> [HOW TO COMPLETE THIS TASK] Output the data unchanged and complete, minus the images.

> [RECORDED DATA]
◇ ◇ ◇ ◇

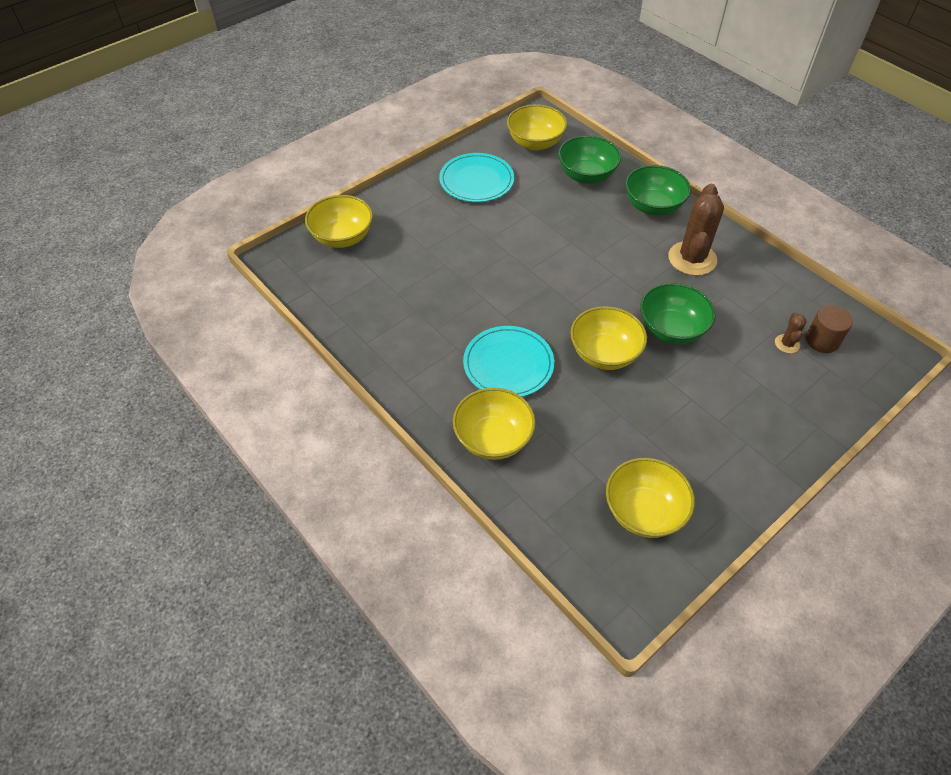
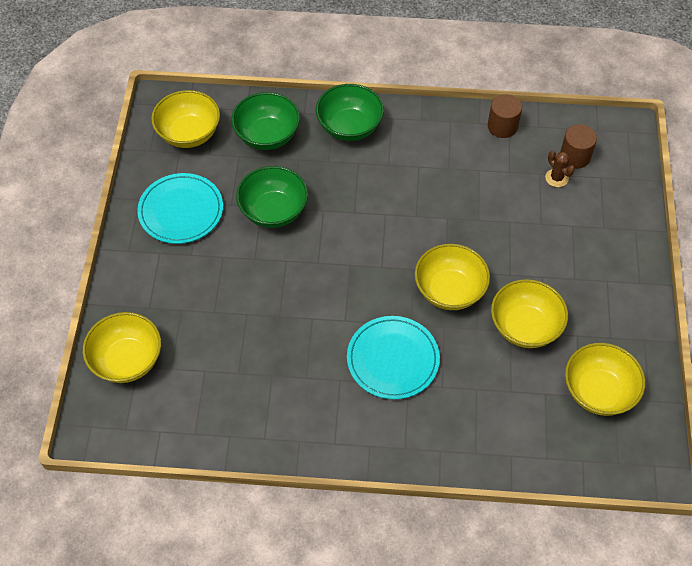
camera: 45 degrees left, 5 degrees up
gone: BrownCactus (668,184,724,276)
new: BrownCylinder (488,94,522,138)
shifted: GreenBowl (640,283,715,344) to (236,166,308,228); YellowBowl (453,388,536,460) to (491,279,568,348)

◇ ◇ ◇ ◇

> [EXERCISE RESULT]
camera: 45 degrees left, 5 degrees up
gone: BrownCactus (668,184,724,276)
new: BrownCylinder (488,94,522,138)
shifted: GreenBowl (640,283,715,344) to (236,166,308,228); YellowBowl (453,388,536,460) to (491,279,568,348)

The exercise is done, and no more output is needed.